- YOUR GOAL -
What is needed is the run of lines from the one with "(465, 181) = (399, 150): purple" through the close of the data, set down exactly.

- RAW DATA -

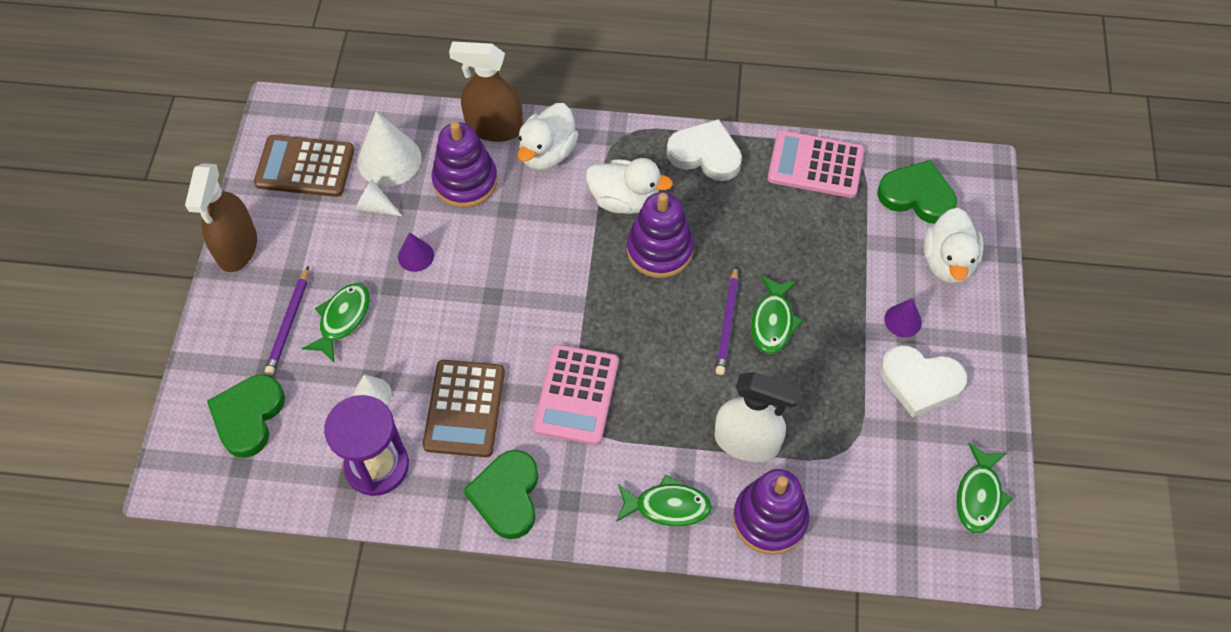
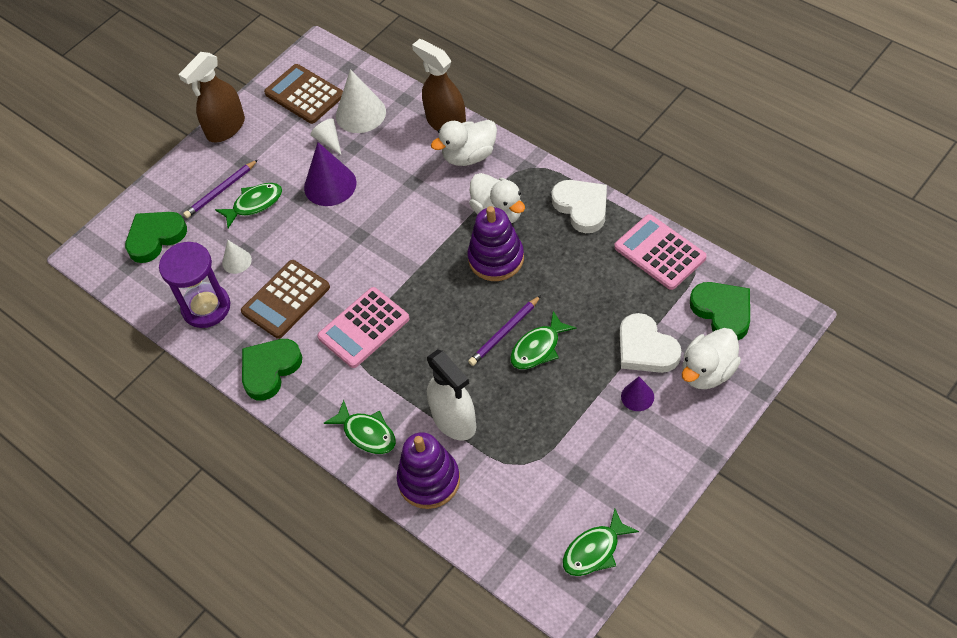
camera: 40 degrees right, 5 degrees down
(415, 256) = (330, 185): purple cone -> purple cone, size x1.84
(465, 181) = (399, 150): purple stacking toy -> none
(920, 382) = (615, 446): white heart -> white heart (646, 348)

- EXERCISE RESPONSE -
(465, 181) = (399, 150): purple stacking toy -> none
(920, 382) = (615, 446): white heart -> white heart (646, 348)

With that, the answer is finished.